Among the entries below, take the line with "pos2: [803, 182]" and the line with "pos2: [299, 178]", and output them and every line between them exactly, with nothing else.

MATERIALS PROVIDED below:

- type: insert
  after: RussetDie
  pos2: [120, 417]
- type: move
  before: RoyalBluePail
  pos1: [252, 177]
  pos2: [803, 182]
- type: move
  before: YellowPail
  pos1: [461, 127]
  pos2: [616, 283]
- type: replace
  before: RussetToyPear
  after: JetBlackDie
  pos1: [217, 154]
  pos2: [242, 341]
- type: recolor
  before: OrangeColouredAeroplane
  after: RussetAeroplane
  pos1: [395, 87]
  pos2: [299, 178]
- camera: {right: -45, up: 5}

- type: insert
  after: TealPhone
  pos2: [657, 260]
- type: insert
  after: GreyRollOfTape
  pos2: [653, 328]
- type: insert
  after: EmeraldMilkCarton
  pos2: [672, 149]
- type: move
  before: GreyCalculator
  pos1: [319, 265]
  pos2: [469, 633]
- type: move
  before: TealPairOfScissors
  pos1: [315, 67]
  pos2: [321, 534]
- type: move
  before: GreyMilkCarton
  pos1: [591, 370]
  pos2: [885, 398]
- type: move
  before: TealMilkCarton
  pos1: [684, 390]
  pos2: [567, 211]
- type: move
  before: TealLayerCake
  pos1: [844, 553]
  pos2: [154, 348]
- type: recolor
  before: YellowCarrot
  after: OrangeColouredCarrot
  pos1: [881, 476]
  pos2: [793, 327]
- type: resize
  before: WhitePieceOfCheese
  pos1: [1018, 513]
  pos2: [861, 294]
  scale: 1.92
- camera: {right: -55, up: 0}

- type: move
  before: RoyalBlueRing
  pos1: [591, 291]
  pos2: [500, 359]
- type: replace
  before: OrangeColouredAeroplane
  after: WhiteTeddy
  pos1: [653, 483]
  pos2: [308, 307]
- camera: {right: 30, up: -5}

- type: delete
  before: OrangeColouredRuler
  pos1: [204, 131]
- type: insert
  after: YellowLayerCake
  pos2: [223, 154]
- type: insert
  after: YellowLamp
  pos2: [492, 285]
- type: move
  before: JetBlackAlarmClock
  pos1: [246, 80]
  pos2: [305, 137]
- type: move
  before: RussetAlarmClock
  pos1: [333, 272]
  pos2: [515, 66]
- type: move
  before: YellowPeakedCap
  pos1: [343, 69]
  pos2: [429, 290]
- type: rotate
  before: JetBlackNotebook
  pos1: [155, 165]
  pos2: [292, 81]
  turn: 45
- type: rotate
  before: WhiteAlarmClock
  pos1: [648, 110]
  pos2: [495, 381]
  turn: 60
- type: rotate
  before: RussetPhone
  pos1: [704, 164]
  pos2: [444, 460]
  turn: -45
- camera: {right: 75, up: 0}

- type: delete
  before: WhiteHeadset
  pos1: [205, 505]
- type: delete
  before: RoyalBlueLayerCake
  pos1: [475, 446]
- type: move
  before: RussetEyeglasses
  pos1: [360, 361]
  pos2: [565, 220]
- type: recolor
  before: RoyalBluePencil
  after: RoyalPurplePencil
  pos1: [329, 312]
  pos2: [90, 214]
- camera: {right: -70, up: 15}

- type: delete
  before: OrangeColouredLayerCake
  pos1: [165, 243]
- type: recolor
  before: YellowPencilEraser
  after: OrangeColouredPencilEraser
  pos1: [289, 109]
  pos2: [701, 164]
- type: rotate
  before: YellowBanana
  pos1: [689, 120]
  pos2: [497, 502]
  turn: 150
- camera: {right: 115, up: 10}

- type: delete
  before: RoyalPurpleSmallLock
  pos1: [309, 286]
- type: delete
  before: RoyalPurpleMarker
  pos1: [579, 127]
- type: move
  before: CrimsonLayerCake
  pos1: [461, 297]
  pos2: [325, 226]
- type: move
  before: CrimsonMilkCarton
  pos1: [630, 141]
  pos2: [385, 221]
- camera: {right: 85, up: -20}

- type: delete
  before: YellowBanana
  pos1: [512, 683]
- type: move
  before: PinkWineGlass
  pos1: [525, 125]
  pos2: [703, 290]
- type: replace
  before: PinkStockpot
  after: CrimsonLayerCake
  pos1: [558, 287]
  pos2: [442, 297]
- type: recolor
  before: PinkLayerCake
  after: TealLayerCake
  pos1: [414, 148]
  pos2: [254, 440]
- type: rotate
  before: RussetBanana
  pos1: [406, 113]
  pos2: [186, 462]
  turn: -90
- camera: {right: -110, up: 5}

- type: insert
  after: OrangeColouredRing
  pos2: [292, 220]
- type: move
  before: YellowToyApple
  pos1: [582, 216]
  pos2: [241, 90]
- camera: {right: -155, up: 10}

End of MATERIALS PROVIDED.

ANSWER BELOW:
  pos2: [803, 182]
- type: move
  before: YellowPail
  pos1: [461, 127]
  pos2: [616, 283]
- type: replace
  before: RussetToyPear
  after: JetBlackDie
  pos1: [217, 154]
  pos2: [242, 341]
- type: recolor
  before: OrangeColouredAeroplane
  after: RussetAeroplane
  pos1: [395, 87]
  pos2: [299, 178]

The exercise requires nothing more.